**STATED PROBLEM:**
List every line in the items below that contains the word "small", copying each such line in full. Match case exactly.
— START —
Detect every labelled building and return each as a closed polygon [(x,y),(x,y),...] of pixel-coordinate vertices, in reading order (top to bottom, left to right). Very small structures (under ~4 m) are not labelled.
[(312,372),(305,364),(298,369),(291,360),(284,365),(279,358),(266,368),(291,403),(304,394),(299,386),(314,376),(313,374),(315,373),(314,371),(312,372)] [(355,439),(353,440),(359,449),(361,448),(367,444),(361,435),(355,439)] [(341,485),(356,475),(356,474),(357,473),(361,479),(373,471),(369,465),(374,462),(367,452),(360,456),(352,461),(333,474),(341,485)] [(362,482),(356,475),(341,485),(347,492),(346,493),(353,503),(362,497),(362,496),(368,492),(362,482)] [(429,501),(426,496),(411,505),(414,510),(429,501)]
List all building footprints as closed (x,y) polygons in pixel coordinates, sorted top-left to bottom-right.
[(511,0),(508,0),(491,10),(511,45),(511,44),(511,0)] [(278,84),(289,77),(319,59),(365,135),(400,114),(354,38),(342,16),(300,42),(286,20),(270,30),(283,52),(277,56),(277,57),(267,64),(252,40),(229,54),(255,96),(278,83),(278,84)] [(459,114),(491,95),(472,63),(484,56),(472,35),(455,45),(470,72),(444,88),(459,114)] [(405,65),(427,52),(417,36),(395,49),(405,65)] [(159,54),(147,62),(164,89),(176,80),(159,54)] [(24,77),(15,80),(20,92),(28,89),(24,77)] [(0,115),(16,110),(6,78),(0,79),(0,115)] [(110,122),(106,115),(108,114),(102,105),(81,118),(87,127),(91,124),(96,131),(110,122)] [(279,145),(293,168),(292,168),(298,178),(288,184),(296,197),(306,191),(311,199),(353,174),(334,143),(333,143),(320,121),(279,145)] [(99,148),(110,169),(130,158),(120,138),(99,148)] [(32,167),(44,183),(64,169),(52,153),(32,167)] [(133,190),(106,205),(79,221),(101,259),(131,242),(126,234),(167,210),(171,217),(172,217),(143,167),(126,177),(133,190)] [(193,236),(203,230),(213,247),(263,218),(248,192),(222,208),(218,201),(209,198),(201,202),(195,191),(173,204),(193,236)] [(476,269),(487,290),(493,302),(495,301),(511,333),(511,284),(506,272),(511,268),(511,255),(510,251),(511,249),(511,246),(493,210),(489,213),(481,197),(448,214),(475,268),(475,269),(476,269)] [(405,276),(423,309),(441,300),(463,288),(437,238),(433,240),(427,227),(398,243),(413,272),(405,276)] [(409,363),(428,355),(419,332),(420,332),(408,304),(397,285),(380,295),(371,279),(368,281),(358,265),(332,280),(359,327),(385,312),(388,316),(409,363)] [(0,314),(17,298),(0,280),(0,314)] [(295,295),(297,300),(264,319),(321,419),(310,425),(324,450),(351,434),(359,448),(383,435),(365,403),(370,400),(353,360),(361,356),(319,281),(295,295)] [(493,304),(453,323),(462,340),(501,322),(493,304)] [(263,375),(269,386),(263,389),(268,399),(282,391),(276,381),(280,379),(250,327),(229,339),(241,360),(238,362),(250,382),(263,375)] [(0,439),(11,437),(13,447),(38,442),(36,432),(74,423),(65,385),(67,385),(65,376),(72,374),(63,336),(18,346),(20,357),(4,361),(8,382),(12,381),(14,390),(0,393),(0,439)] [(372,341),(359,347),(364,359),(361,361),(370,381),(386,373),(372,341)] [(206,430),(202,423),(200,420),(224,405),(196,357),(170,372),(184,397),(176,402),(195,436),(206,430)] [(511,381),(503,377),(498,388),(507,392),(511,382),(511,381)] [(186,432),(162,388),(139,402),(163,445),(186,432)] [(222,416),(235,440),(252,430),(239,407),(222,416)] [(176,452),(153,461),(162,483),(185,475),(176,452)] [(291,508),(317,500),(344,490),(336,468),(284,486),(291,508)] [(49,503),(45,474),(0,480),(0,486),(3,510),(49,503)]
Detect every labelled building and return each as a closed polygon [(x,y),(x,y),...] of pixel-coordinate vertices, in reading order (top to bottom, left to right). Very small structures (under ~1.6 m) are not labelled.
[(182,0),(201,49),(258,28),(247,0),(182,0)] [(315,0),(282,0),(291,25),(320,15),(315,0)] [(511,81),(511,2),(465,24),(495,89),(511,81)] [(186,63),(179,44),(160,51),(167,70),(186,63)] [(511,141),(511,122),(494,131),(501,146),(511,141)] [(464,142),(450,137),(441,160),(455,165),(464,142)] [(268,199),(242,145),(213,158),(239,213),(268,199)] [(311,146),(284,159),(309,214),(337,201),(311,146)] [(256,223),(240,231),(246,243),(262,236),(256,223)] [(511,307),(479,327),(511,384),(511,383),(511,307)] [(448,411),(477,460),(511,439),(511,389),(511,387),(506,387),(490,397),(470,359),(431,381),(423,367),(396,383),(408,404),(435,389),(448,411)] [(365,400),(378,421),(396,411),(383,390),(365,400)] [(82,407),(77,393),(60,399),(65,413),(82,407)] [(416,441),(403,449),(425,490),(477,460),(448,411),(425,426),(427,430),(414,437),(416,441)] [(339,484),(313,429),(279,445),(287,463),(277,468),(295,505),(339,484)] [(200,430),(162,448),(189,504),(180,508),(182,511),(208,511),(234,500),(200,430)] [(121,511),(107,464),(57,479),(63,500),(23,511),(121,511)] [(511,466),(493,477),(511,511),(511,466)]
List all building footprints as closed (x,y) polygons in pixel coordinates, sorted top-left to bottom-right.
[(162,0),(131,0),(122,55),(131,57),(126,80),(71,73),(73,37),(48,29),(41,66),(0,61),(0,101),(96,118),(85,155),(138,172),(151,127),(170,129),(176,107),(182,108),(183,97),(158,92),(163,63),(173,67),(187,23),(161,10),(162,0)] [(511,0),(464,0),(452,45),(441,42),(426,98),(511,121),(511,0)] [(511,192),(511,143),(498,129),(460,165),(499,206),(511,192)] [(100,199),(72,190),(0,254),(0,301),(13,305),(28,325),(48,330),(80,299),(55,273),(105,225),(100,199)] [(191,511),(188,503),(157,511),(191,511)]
— END —
**TASK RESULT:**
Detect every labelled building and return each as a closed polygon [(x,y),(x,y),...] of pixel-coordinate vertices, in reading order (top to bottom, left to right). Very small structures (under ~4 m) are not labelled.
Detect every labelled building and return each as a closed polygon [(x,y),(x,y),...] of pixel-coordinate vertices, in reading order (top to bottom, left to right). Very small structures (under ~1.6 m) are not labelled.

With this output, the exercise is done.